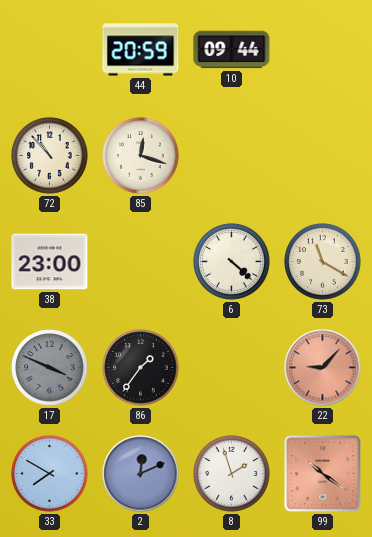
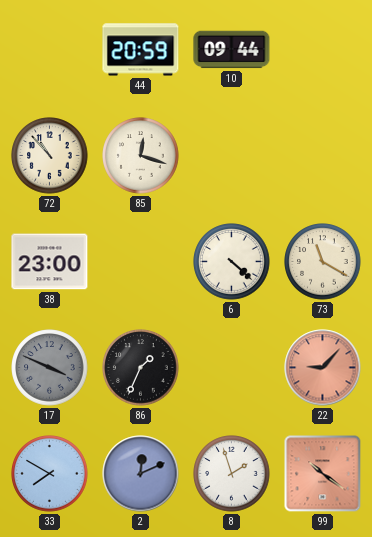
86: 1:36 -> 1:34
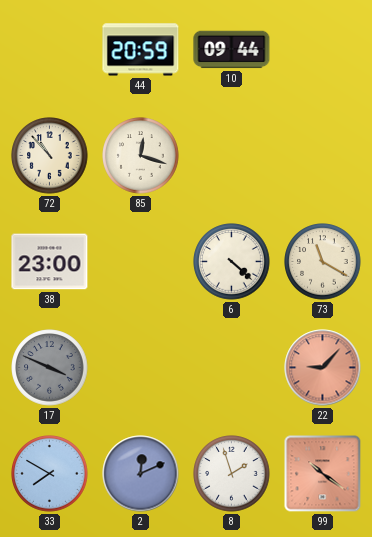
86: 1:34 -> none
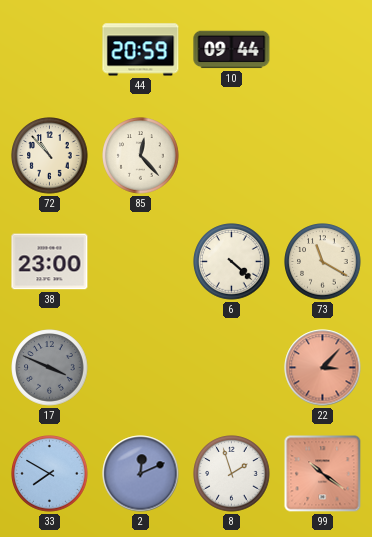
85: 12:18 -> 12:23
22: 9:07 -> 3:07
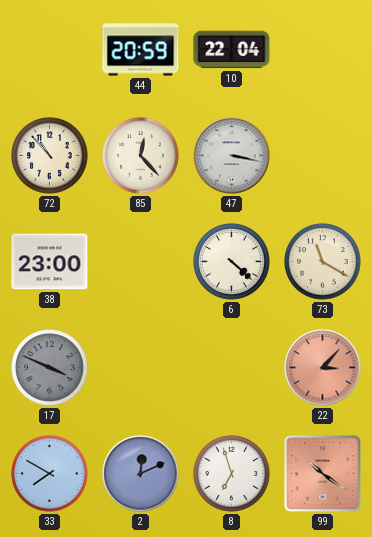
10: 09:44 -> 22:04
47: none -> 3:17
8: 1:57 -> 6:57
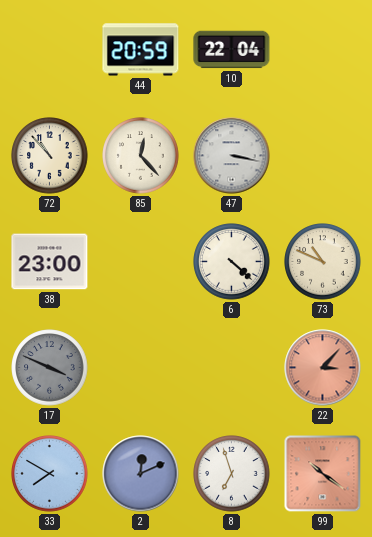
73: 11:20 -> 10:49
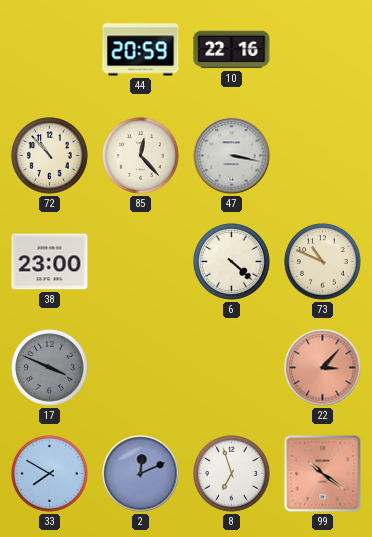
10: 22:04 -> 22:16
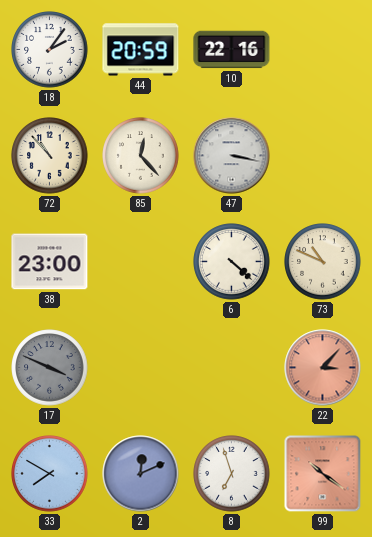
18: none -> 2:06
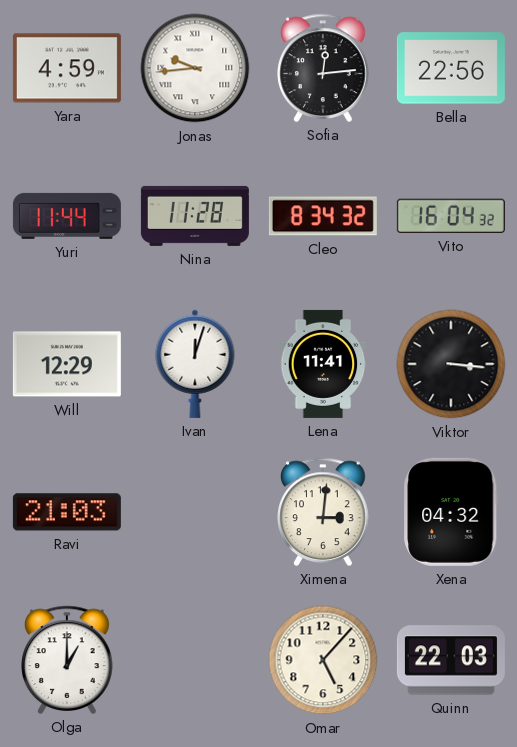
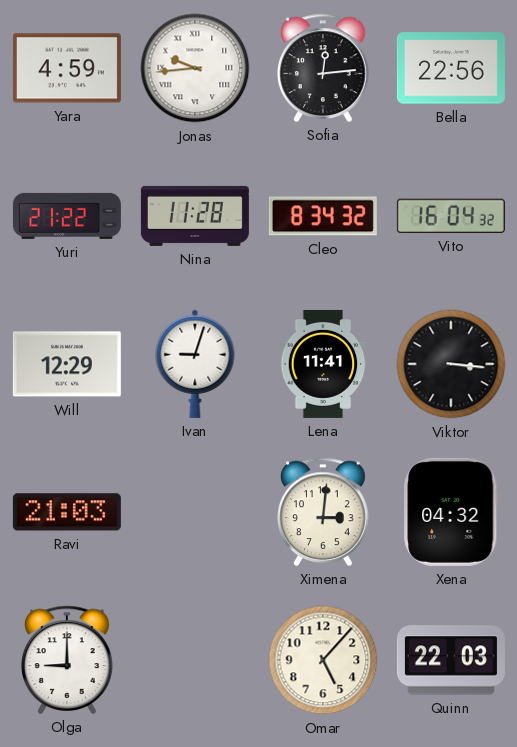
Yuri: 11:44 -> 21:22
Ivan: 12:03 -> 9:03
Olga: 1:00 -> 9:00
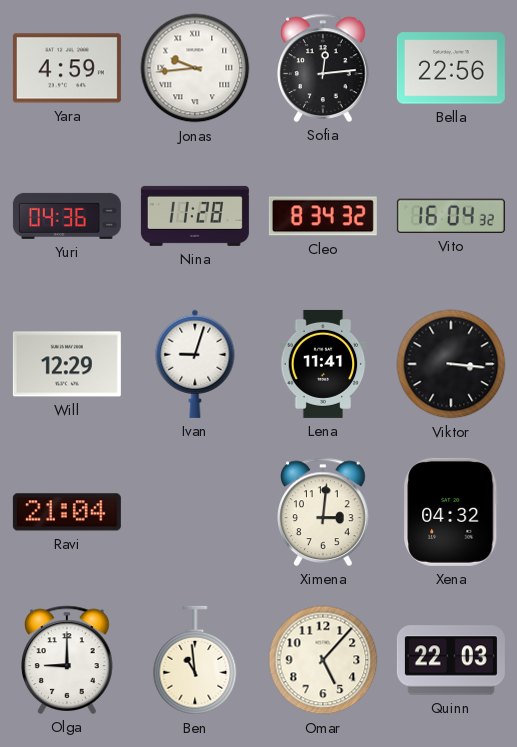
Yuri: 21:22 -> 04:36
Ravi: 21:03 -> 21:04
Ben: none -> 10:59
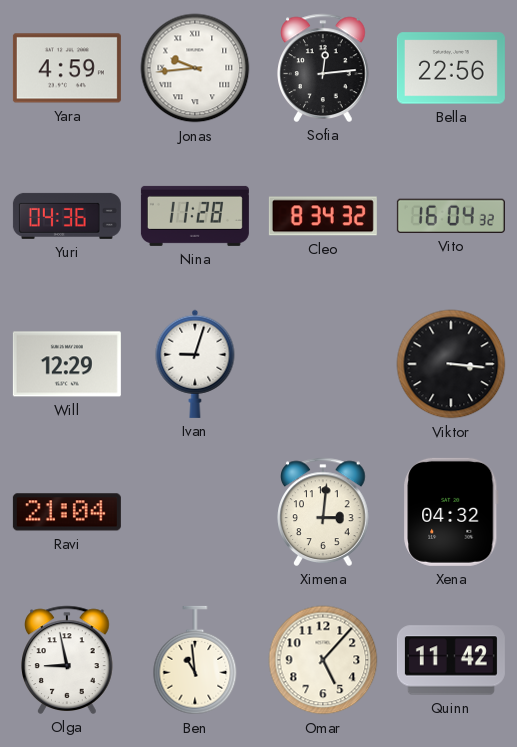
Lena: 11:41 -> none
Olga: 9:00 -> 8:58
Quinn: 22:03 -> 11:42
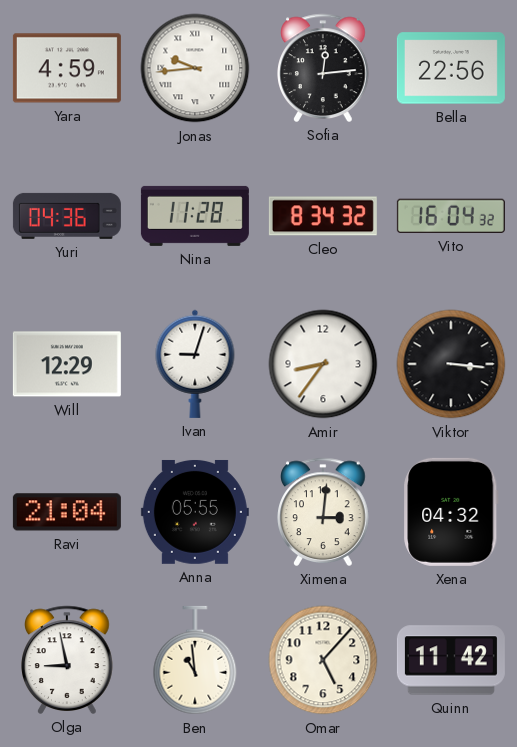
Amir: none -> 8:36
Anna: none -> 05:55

• Given exercise:
Could you reproduce every line of the entries above verbatim, leaving out the pictures?

• Final result:
86: 1:36 -> 1:34
86: 1:34 -> none
85: 12:18 -> 12:23
22: 9:07 -> 3:07
10: 09:44 -> 22:04
47: none -> 3:17
8: 1:57 -> 6:57
73: 11:20 -> 10:49
10: 22:04 -> 22:16
18: none -> 2:06
Yuri: 11:44 -> 21:22
Ivan: 12:03 -> 9:03
Olga: 1:00 -> 9:00
Yuri: 21:22 -> 04:36
Ravi: 21:03 -> 21:04
Ben: none -> 10:59
Lena: 11:41 -> none
Olga: 9:00 -> 8:58
Quinn: 22:03 -> 11:42
Amir: none -> 8:36
Anna: none -> 05:55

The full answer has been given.